## Problem
Below is a block of records; return all of them exactly, but without the images.

## Task inputs
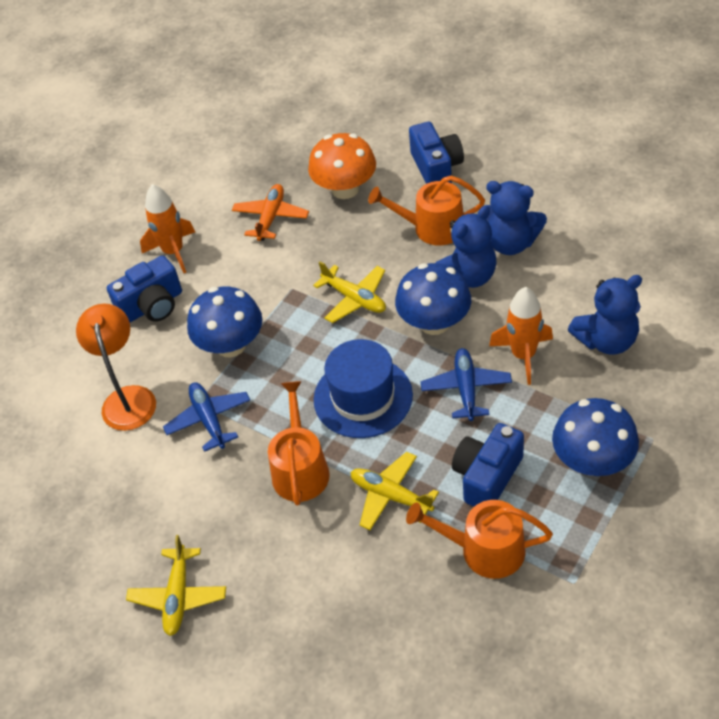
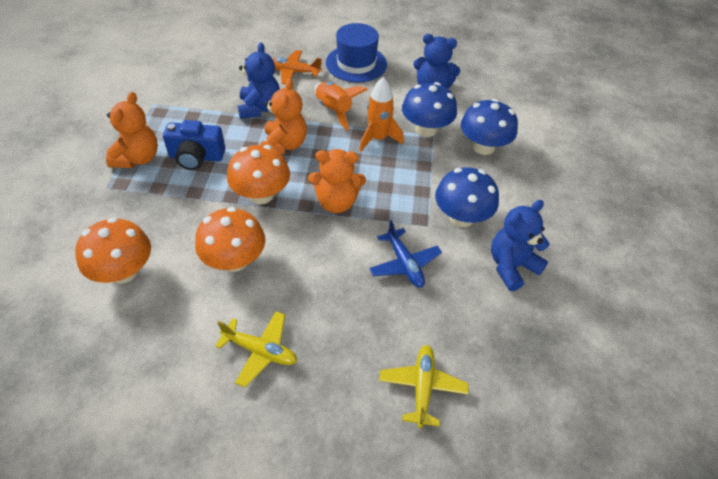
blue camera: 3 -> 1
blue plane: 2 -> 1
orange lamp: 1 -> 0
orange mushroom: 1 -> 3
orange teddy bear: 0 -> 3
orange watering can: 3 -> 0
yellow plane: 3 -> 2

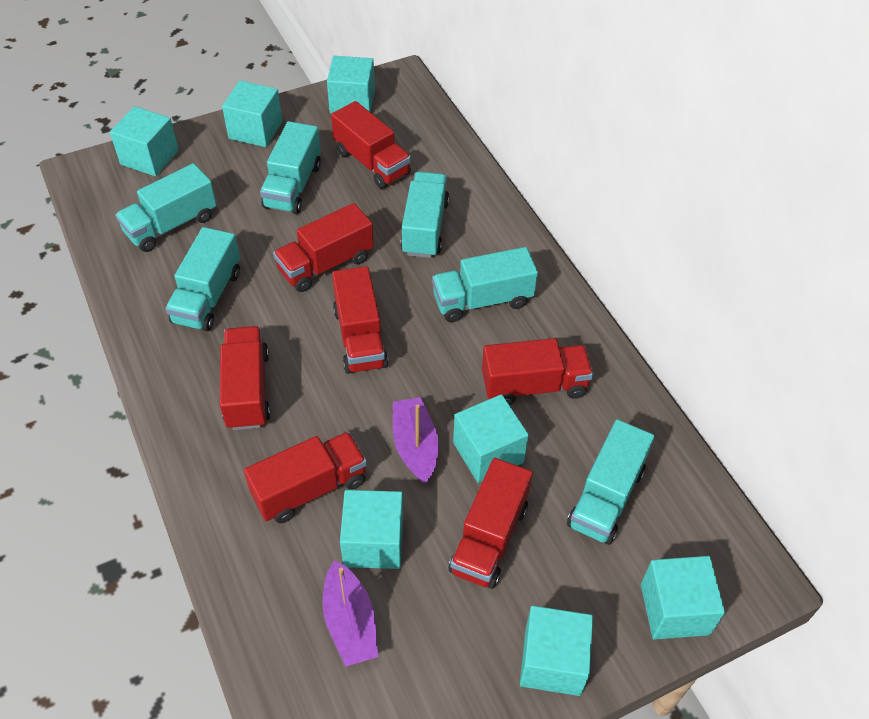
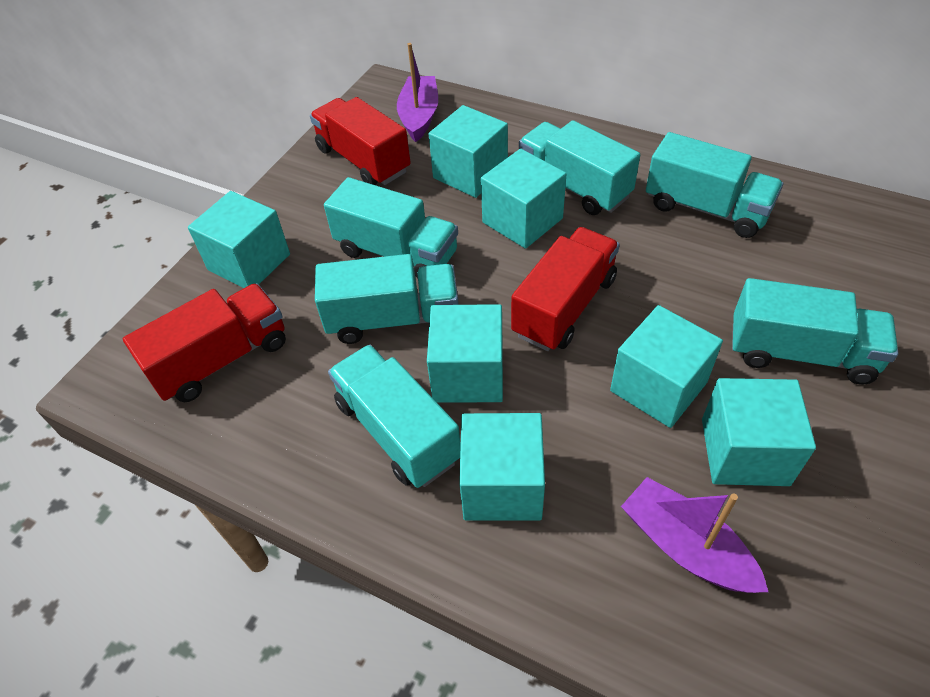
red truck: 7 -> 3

## Response to the exercise
blue camera: 3 -> 1
blue plane: 2 -> 1
orange lamp: 1 -> 0
orange mushroom: 1 -> 3
orange teddy bear: 0 -> 3
orange watering can: 3 -> 0
yellow plane: 3 -> 2

red truck: 7 -> 3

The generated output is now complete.